[Task objective] Down to the last line, restate the records word for word, but not the pictures.

[Before-and-after scene images]
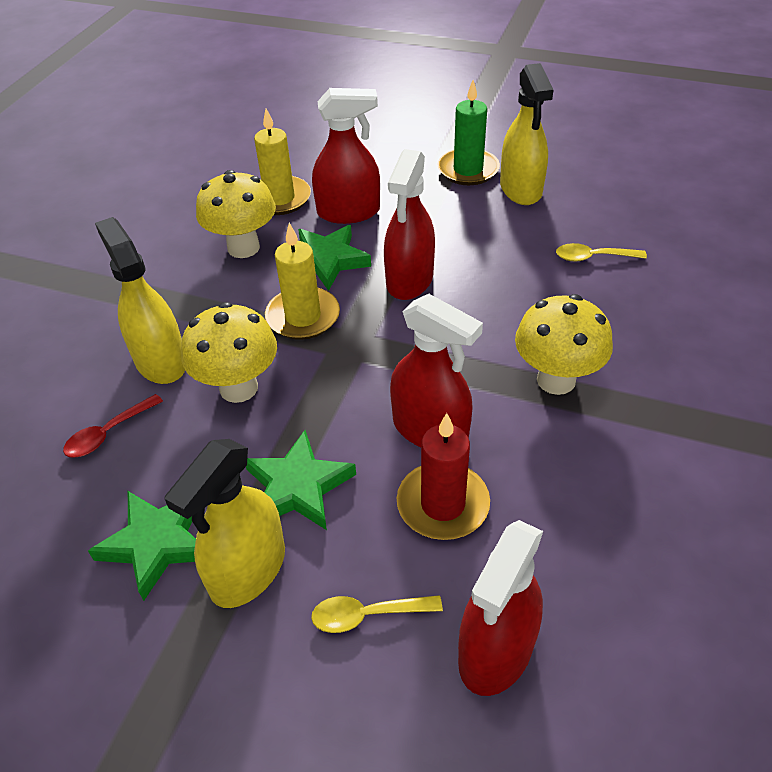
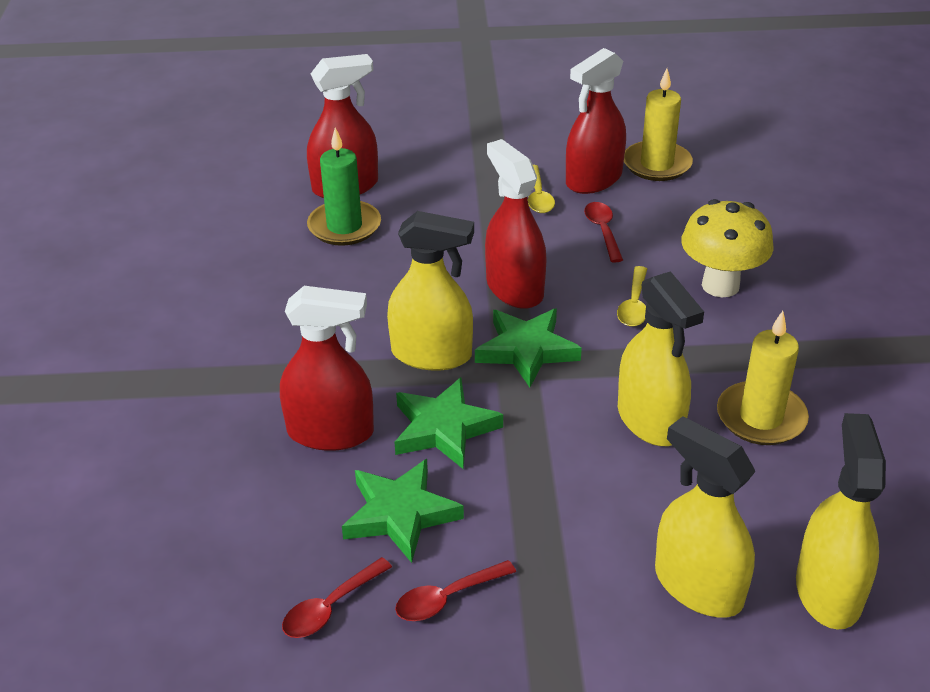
red candle: 1 -> 0
red spoon: 1 -> 3
yellow mushroom: 3 -> 1
yellow spray bottle: 3 -> 4

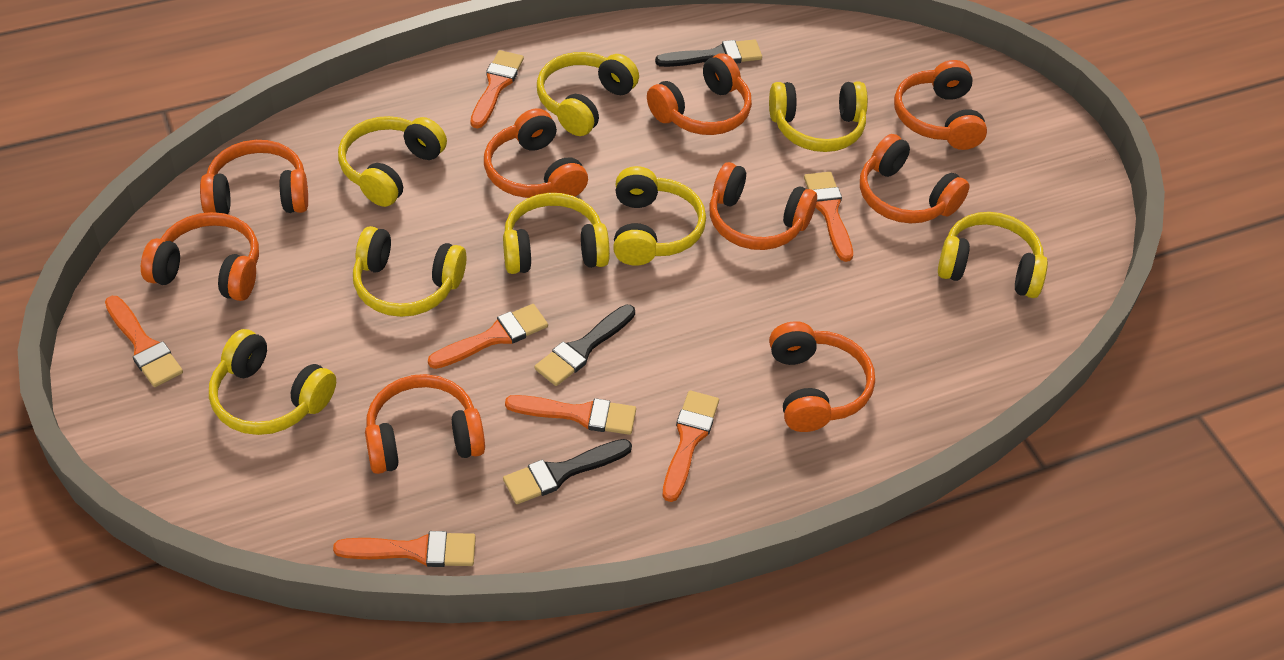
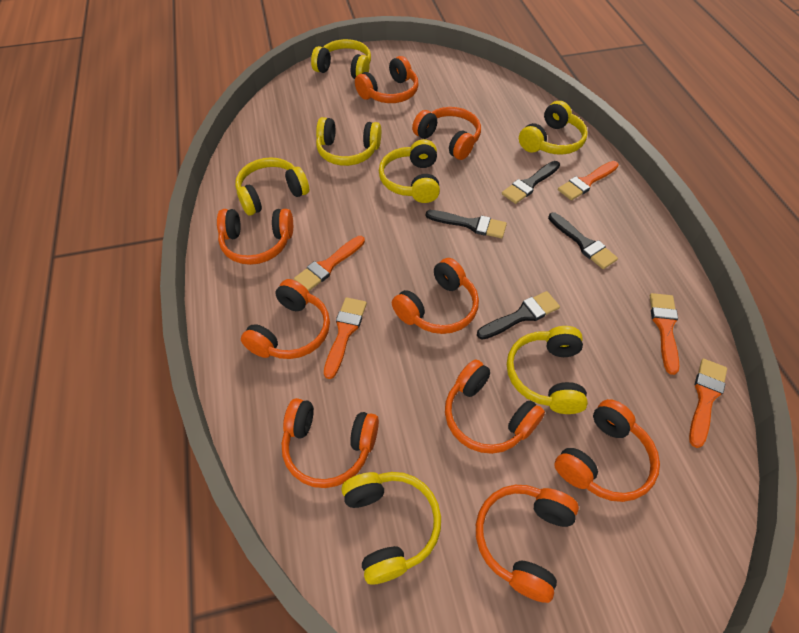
black brush: 3 -> 4
orange brush: 7 -> 5
yellow headphones: 8 -> 7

[Answer to this problem]
red candle: 1 -> 0
red spoon: 1 -> 3
yellow mushroom: 3 -> 1
yellow spray bottle: 3 -> 4

black brush: 3 -> 4
orange brush: 7 -> 5
yellow headphones: 8 -> 7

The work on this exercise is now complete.